◆ **How to complete this task**: Make an exact copy of the records, leaving out the images.

^^^^^^^^

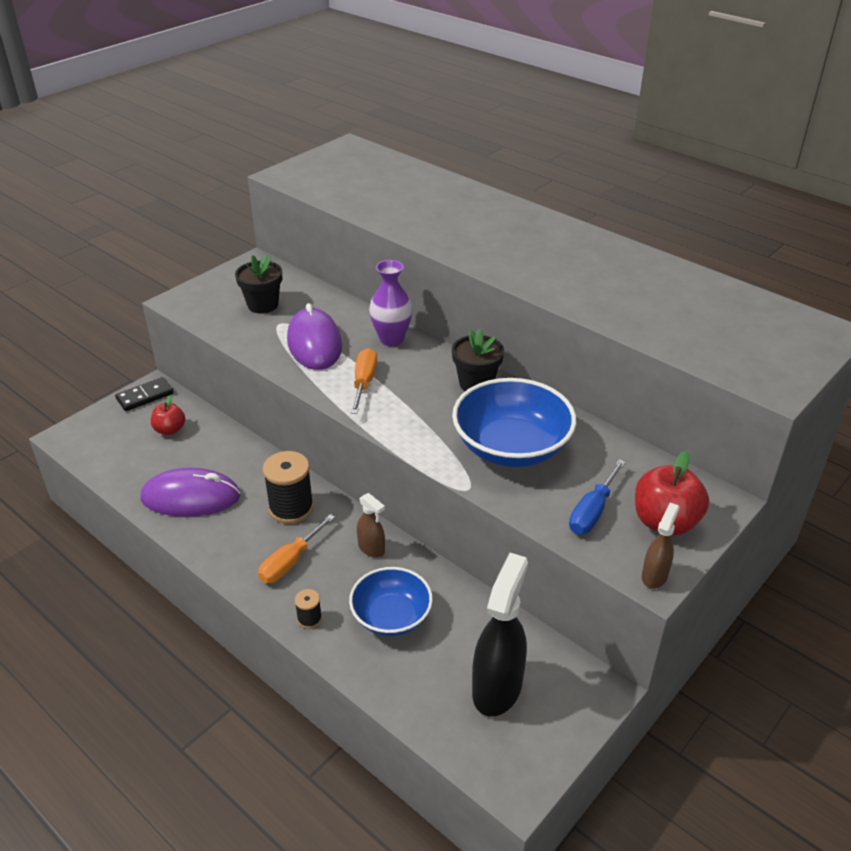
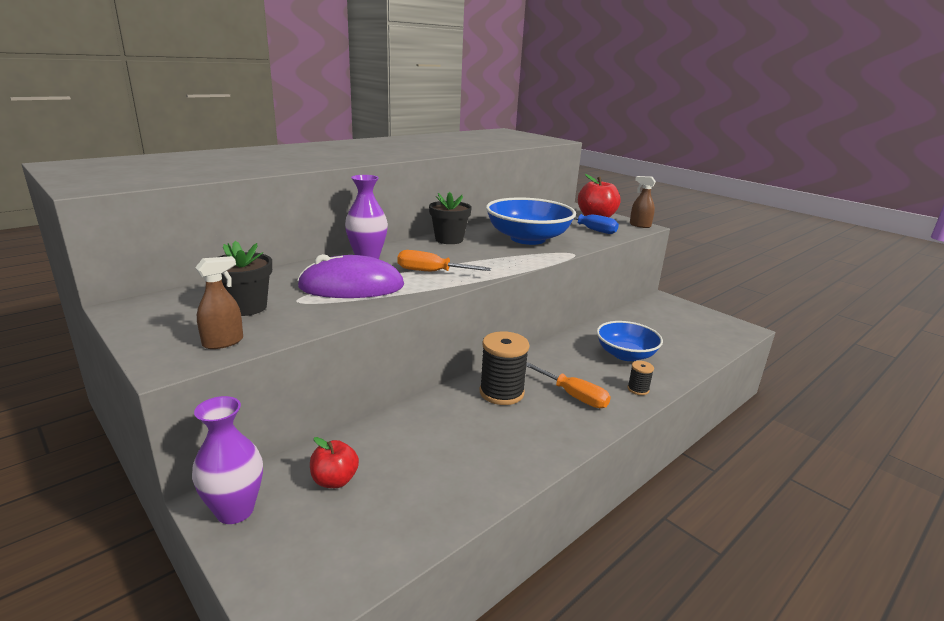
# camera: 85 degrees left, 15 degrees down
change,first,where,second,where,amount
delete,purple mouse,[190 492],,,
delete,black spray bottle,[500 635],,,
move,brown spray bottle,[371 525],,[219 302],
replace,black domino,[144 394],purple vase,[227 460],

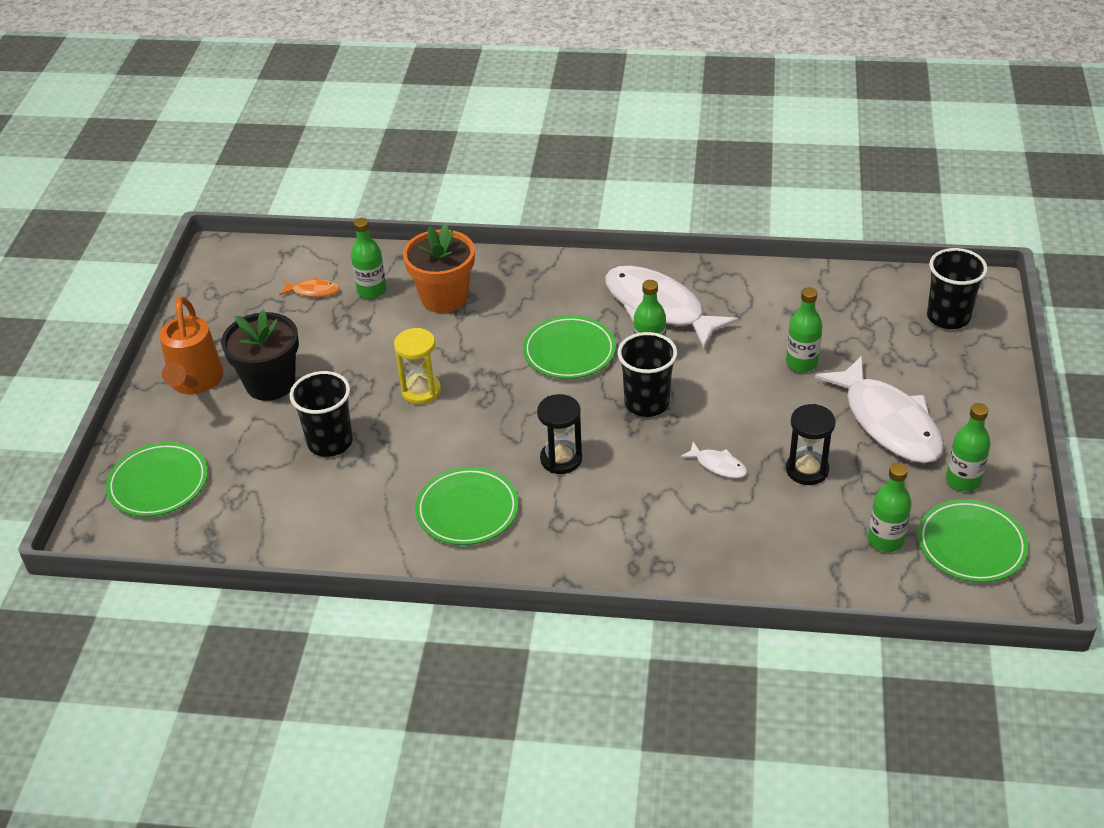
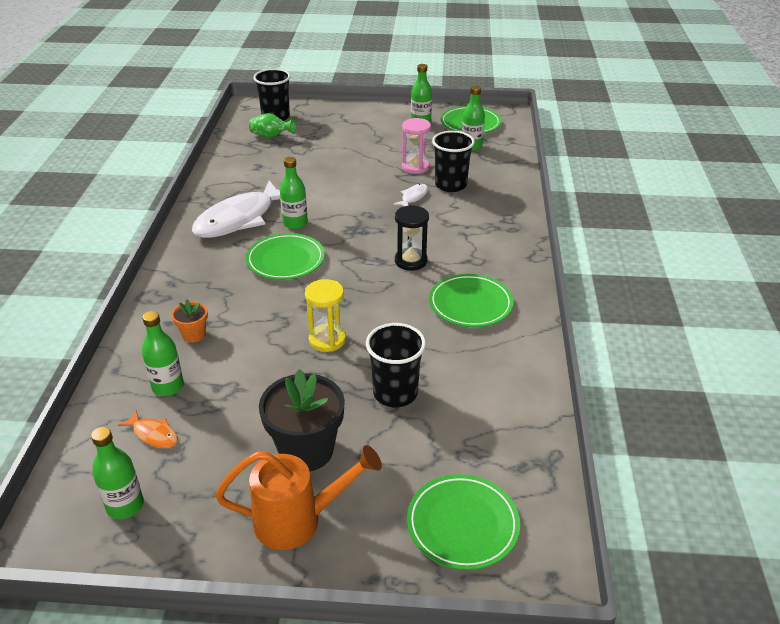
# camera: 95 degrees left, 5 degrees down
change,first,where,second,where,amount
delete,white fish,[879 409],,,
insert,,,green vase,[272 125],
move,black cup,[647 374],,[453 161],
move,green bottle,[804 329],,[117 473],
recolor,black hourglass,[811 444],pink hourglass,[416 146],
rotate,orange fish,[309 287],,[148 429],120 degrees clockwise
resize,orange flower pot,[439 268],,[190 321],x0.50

^^^^^^^^

◆ **Worked solution**:
# camera: 85 degrees left, 15 degrees down
change,first,where,second,where,amount
delete,purple mouse,[190 492],,,
delete,black spray bottle,[500 635],,,
move,brown spray bottle,[371 525],,[219 302],
replace,black domino,[144 394],purple vase,[227 460],

# camera: 95 degrees left, 5 degrees down
change,first,where,second,where,amount
delete,white fish,[879 409],,,
insert,,,green vase,[272 125],
move,black cup,[647 374],,[453 161],
move,green bottle,[804 329],,[117 473],
recolor,black hourglass,[811 444],pink hourglass,[416 146],
rotate,orange fish,[309 287],,[148 429],120 degrees clockwise
resize,orange flower pot,[439 268],,[190 321],x0.50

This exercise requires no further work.